[Edit tracking data]
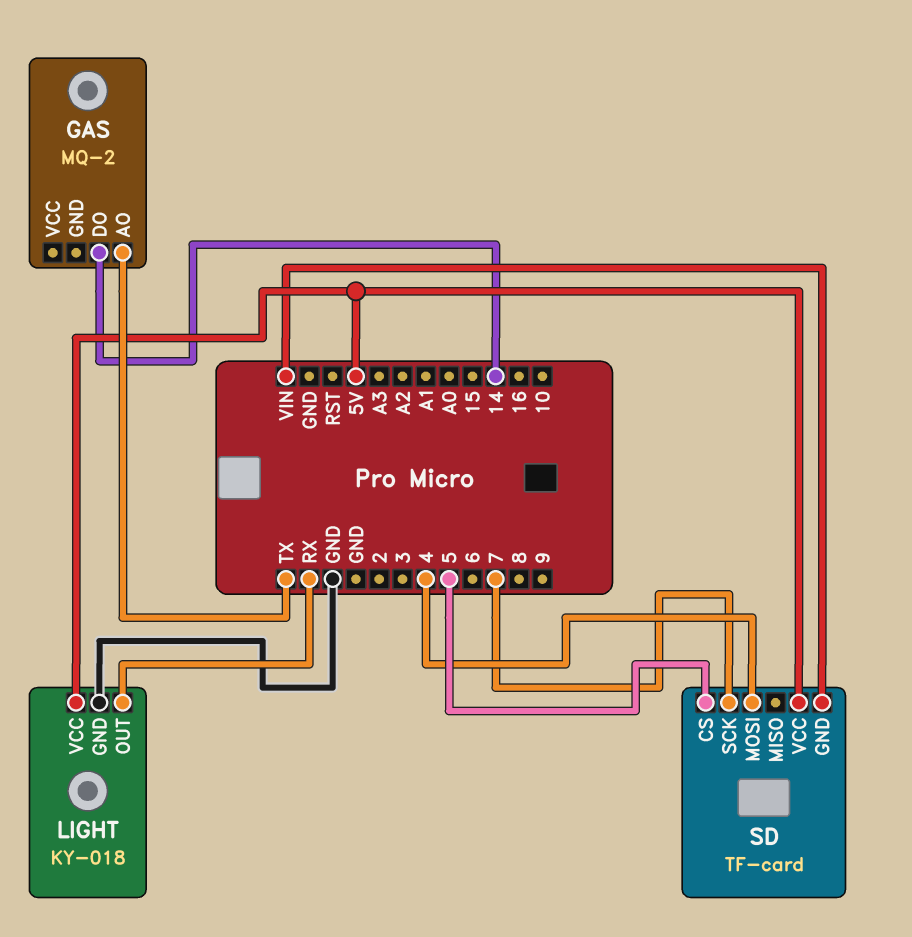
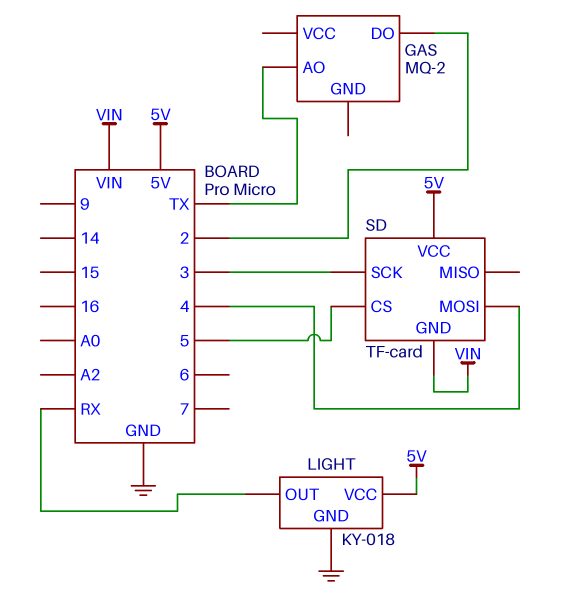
GAS pin DO: 14 -> 2
SD pin SCK: 7 -> 3

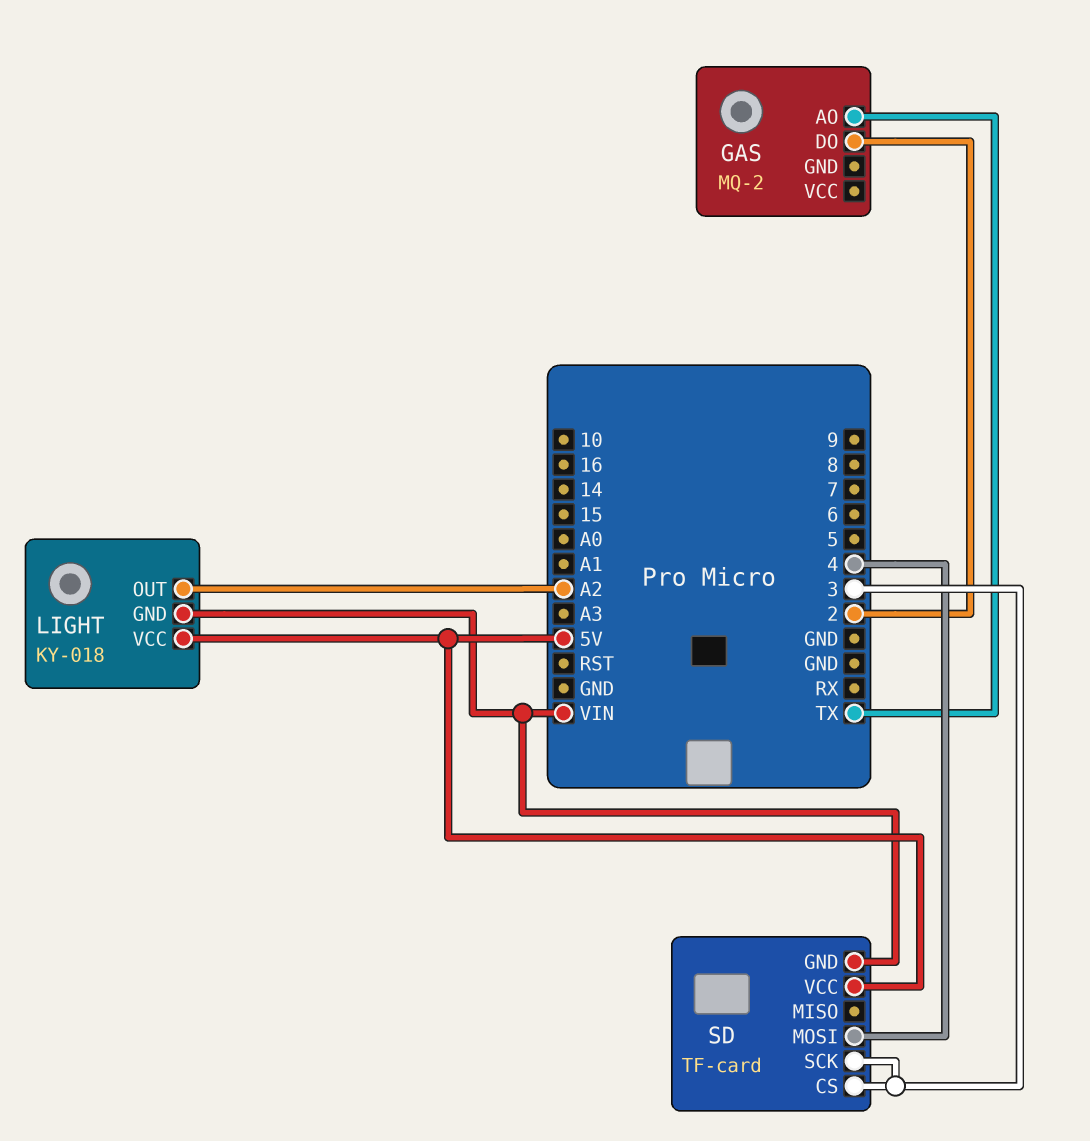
LIGHT pin GND: GND -> VIN
LIGHT pin OUT: RX -> A2
SD pin CS: 5 -> 3

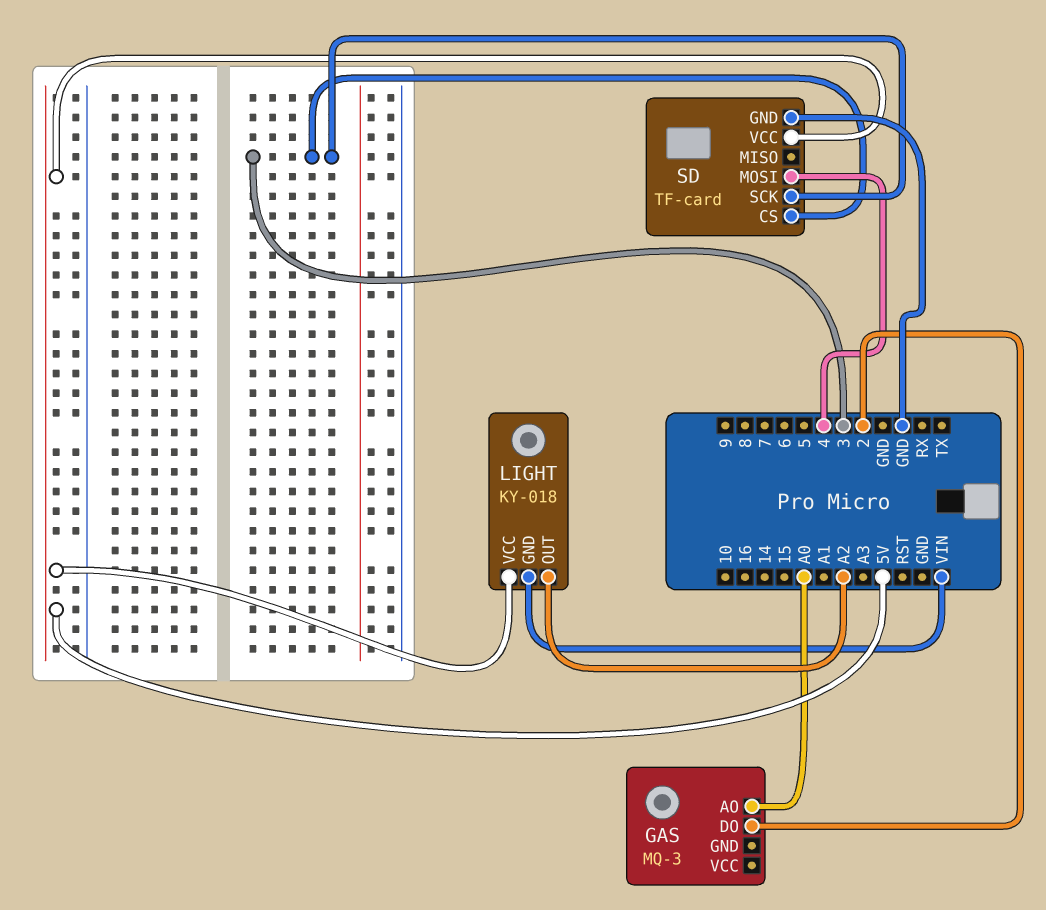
GAS: MQ-2 -> MQ-3
GAS pin AO: TX -> A0
SD pin GND: VIN -> GND

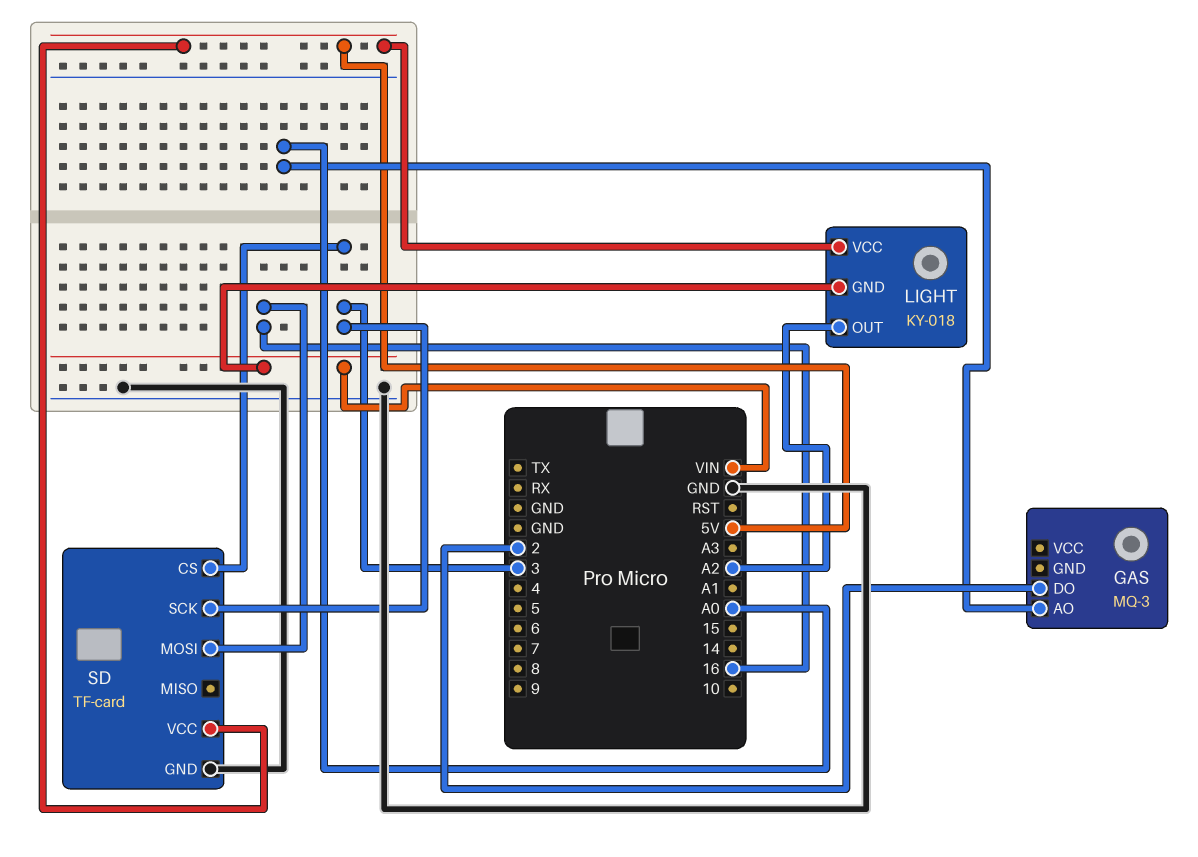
SD pin MOSI: 4 -> 16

Goal of the exercise -
Write the lines above out again exactly, excluding every picture.

Written solution -
GAS pin DO: 14 -> 2
SD pin SCK: 7 -> 3

LIGHT pin GND: GND -> VIN
LIGHT pin OUT: RX -> A2
SD pin CS: 5 -> 3

GAS: MQ-2 -> MQ-3
GAS pin AO: TX -> A0
SD pin GND: VIN -> GND

SD pin MOSI: 4 -> 16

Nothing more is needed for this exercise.